▶ [What is being asked]
All lines in the data below carrying the string "camera" are to be located and copied.

Items listed in a dataset
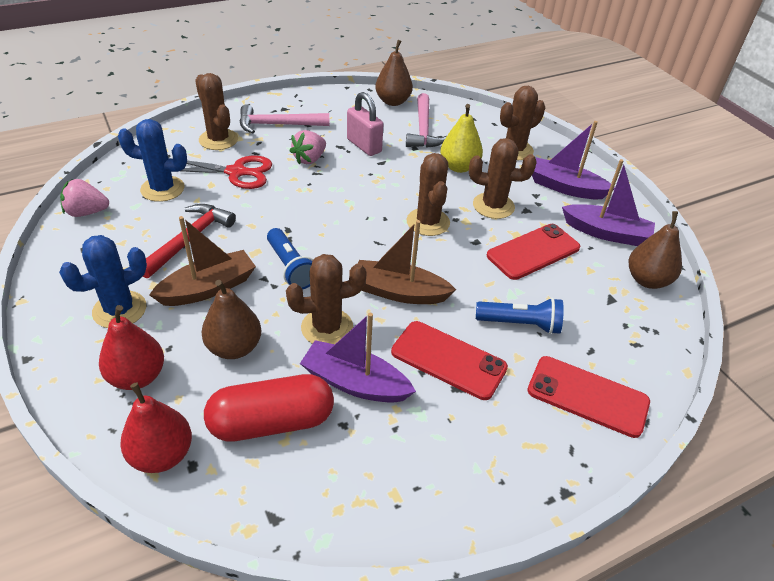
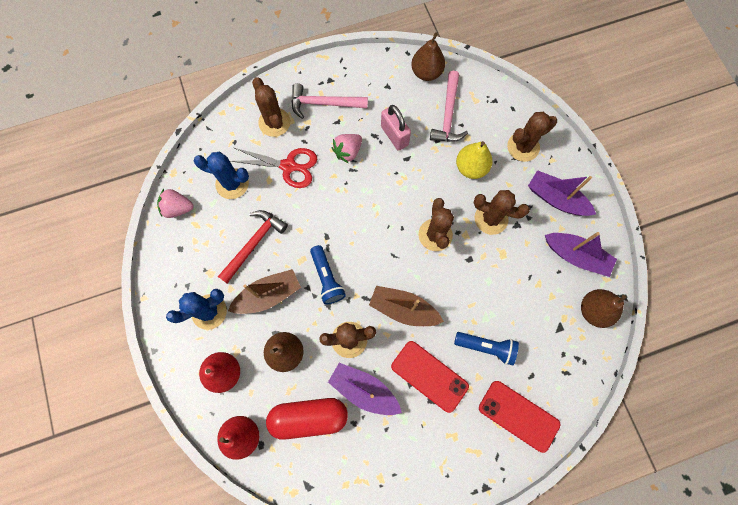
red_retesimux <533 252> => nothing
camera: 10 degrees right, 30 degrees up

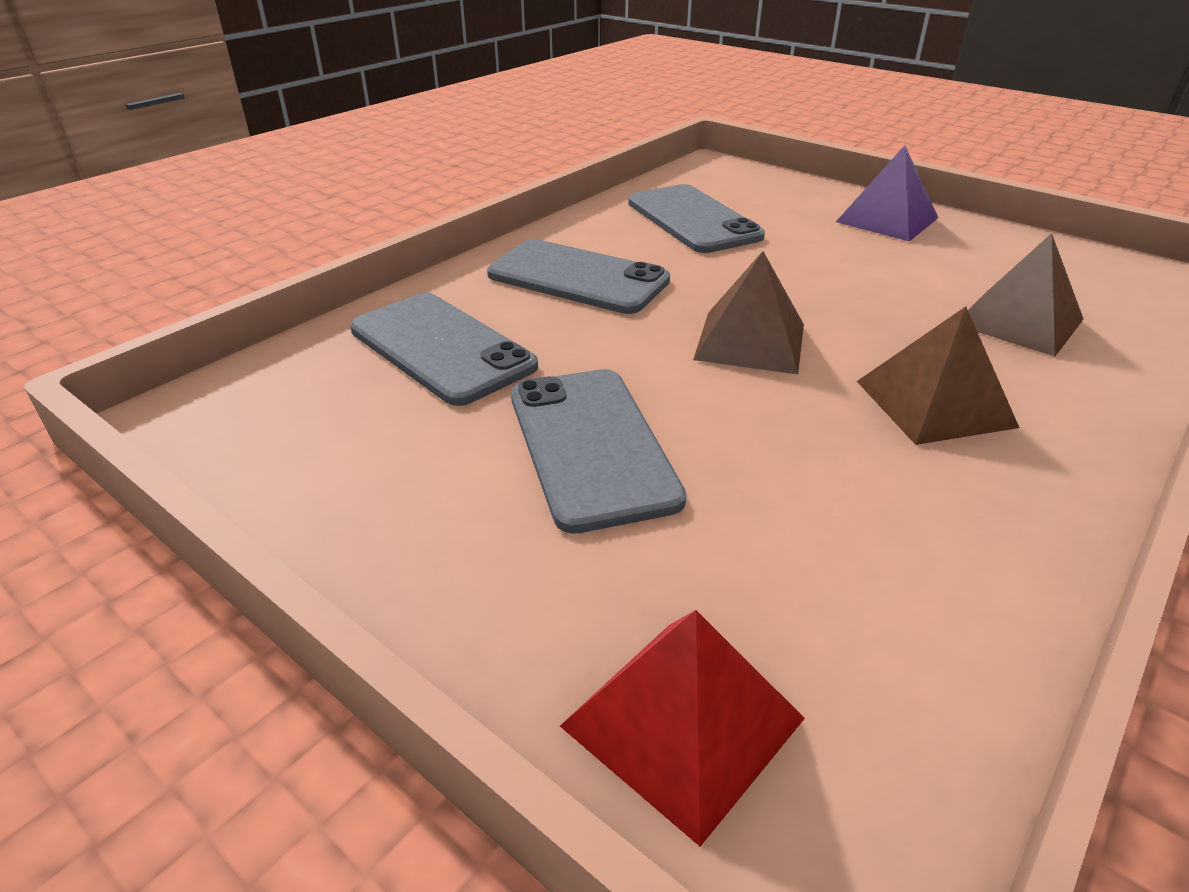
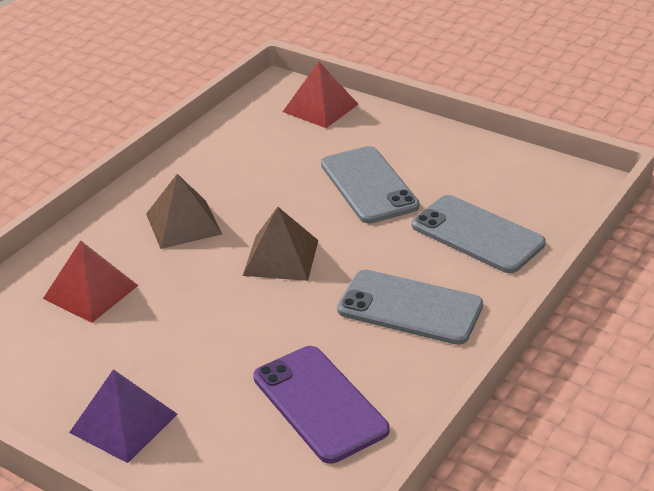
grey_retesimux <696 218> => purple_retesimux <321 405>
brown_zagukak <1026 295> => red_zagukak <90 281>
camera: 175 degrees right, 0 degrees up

▶ [Response to the task]
camera: 10 degrees right, 30 degrees up
camera: 175 degrees right, 0 degrees up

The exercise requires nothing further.